* [Requirement]: Locate, in the data below, the line that contains "(222, 311) = (605, 320): pink" and the line that contains "(520, 368) = (601, 288): yellow"; reproduce exactly those two lines and every line between them, nothing more.

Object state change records
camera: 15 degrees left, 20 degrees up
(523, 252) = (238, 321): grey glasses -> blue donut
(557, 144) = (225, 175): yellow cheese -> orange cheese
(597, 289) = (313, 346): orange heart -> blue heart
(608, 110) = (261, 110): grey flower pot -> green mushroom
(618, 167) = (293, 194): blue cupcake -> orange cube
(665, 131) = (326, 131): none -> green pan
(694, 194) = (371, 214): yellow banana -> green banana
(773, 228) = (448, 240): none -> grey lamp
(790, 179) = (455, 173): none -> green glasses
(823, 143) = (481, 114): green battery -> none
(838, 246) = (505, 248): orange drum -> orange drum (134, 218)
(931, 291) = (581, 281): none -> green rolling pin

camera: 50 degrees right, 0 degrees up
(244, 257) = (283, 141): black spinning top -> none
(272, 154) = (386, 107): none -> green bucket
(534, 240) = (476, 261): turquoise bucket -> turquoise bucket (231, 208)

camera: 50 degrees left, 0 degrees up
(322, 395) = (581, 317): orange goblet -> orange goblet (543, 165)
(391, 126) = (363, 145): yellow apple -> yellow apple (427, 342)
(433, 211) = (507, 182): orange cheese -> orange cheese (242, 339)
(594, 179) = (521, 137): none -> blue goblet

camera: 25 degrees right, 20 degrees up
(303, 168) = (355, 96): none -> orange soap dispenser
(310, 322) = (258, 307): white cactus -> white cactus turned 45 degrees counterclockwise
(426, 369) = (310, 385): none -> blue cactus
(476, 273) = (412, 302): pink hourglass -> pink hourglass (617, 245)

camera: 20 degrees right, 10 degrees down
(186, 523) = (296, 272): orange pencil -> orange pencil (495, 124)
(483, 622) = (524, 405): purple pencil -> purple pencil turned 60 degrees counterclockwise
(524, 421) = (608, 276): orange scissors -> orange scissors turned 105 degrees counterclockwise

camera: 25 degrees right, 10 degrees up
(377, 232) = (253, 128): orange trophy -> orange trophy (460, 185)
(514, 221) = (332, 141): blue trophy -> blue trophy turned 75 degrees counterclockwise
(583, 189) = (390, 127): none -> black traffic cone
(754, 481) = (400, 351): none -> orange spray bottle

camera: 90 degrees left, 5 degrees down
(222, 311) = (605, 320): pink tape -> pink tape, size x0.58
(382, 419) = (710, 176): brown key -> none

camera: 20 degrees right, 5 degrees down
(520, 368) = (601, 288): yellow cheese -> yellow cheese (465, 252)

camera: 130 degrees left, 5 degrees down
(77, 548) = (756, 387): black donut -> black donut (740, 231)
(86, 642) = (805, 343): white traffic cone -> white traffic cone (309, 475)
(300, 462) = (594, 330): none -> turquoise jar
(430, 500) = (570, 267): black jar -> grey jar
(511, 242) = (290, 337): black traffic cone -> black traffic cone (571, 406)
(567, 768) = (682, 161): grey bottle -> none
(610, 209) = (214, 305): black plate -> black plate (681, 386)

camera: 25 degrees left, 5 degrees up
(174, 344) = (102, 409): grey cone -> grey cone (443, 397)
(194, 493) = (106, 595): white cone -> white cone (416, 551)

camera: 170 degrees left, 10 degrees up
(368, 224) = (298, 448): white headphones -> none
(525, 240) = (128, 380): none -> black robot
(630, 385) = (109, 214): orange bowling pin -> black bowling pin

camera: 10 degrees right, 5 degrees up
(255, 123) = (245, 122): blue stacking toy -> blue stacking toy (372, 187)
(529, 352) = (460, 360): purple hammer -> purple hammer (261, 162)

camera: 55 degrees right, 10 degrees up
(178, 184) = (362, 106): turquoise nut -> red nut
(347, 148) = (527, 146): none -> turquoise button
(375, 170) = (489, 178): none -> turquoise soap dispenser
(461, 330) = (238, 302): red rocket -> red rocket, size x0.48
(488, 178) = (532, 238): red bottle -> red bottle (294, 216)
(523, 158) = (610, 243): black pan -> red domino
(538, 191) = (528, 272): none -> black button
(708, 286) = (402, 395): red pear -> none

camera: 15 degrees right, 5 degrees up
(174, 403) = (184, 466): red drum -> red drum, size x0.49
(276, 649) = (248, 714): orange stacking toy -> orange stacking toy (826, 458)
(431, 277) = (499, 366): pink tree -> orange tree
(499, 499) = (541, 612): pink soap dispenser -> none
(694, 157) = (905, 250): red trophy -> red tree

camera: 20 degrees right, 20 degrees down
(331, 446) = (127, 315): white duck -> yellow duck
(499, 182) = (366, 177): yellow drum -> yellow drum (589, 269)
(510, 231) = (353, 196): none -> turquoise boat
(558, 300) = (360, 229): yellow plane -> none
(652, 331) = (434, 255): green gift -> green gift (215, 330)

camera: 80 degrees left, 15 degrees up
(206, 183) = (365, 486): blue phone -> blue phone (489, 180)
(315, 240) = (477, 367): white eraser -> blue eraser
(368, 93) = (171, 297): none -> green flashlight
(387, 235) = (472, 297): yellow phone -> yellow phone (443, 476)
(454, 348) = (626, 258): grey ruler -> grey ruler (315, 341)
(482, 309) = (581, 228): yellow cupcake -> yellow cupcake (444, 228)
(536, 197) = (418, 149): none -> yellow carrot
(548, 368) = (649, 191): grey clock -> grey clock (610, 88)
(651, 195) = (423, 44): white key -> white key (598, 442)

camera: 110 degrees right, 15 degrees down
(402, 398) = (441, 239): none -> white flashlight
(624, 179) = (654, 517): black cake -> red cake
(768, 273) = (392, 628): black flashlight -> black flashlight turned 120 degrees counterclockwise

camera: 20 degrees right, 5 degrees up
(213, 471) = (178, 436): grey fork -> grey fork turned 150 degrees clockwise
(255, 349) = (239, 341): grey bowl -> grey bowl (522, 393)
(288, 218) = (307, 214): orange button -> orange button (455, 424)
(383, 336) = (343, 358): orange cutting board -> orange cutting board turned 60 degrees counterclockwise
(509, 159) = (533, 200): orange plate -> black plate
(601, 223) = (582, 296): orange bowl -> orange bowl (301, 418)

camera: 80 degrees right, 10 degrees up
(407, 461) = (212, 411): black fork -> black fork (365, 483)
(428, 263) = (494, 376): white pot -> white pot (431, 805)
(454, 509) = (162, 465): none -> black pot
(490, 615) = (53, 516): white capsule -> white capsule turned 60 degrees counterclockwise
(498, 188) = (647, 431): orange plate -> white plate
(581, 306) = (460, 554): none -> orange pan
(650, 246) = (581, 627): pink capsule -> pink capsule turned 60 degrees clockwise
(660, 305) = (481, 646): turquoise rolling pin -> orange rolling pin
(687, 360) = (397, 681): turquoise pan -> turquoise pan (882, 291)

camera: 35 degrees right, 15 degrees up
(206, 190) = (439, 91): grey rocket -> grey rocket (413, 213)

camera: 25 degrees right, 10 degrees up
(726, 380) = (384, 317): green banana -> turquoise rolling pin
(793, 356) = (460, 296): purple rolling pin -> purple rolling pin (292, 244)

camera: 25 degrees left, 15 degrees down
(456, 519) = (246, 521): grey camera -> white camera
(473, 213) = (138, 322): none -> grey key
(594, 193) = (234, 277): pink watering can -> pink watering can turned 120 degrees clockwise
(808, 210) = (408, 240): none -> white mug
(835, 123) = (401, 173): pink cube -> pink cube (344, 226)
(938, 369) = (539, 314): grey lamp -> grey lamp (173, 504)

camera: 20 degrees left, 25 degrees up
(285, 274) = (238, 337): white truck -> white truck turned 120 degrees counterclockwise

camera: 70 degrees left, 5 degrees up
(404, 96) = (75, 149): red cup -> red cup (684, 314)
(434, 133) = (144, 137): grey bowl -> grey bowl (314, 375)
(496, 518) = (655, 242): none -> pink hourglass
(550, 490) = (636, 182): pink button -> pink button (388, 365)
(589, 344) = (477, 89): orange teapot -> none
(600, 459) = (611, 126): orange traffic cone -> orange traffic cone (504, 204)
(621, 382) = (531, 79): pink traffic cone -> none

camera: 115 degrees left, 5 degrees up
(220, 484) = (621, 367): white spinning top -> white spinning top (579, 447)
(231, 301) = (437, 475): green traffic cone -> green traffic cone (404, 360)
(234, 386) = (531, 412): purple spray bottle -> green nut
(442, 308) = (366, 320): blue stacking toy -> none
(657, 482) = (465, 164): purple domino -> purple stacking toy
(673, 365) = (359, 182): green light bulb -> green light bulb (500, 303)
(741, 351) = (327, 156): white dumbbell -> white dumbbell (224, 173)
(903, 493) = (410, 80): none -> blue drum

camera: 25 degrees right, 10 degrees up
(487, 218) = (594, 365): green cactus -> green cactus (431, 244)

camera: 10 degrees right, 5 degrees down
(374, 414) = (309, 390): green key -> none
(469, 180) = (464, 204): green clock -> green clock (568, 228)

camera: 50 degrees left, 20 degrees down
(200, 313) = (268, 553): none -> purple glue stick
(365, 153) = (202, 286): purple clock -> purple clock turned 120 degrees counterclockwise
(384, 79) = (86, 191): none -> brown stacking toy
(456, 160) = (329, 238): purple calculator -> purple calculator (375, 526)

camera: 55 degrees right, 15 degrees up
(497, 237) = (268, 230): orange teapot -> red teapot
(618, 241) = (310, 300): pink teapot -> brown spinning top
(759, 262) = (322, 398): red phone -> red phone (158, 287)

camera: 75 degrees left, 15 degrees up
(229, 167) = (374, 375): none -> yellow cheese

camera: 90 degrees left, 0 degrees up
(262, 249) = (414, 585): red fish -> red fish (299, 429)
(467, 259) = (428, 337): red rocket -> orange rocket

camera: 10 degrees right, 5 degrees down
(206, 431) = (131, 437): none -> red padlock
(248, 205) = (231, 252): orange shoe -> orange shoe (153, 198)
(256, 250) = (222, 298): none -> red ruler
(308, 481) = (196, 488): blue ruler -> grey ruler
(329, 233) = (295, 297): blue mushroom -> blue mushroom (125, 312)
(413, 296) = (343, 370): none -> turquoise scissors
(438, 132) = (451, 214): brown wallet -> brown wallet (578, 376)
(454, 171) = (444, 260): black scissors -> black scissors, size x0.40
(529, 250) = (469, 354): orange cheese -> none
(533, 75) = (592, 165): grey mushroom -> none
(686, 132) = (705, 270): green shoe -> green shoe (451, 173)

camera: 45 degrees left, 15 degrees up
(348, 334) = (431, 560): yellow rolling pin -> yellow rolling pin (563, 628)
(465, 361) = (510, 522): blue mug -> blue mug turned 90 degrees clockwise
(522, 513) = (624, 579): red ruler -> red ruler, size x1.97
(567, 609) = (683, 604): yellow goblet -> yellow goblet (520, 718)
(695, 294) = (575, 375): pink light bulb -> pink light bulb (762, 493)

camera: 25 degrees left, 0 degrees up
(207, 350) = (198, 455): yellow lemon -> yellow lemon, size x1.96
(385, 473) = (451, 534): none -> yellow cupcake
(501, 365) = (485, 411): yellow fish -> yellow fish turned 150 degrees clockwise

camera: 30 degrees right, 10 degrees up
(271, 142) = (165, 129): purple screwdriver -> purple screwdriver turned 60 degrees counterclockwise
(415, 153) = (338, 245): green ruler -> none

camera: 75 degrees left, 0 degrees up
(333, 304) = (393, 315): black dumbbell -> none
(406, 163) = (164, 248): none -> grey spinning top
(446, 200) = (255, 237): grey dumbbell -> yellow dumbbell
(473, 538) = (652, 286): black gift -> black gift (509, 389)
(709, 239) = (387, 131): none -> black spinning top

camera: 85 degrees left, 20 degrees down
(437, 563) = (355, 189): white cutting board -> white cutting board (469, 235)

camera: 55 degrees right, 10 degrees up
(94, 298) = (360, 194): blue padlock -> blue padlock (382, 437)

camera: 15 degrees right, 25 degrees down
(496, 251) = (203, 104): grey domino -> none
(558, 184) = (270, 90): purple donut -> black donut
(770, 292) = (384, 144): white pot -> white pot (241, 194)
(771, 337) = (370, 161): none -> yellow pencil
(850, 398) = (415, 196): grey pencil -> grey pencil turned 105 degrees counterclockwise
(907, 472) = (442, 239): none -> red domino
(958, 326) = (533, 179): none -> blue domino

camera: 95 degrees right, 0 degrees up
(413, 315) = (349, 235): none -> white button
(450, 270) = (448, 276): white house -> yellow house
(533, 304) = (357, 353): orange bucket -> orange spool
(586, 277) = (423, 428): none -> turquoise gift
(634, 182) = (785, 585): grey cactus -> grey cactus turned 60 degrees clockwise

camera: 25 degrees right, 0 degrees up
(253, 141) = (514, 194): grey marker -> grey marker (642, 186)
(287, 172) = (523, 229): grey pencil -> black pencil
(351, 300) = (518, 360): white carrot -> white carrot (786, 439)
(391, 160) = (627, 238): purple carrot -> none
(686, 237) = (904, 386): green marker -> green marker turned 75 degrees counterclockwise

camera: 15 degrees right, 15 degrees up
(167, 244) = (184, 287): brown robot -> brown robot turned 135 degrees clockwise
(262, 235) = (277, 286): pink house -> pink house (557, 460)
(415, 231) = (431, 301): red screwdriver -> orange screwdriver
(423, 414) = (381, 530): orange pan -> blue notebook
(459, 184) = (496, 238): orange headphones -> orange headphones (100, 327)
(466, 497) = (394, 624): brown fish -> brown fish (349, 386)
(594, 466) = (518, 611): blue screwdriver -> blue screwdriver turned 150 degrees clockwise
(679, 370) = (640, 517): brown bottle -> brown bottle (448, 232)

* [Response]:
(222, 311) = (605, 320): pink tape -> pink tape, size x0.58
(382, 419) = (710, 176): brown key -> none

camera: 20 degrees right, 5 degrees down
(520, 368) = (601, 288): yellow cheese -> yellow cheese (465, 252)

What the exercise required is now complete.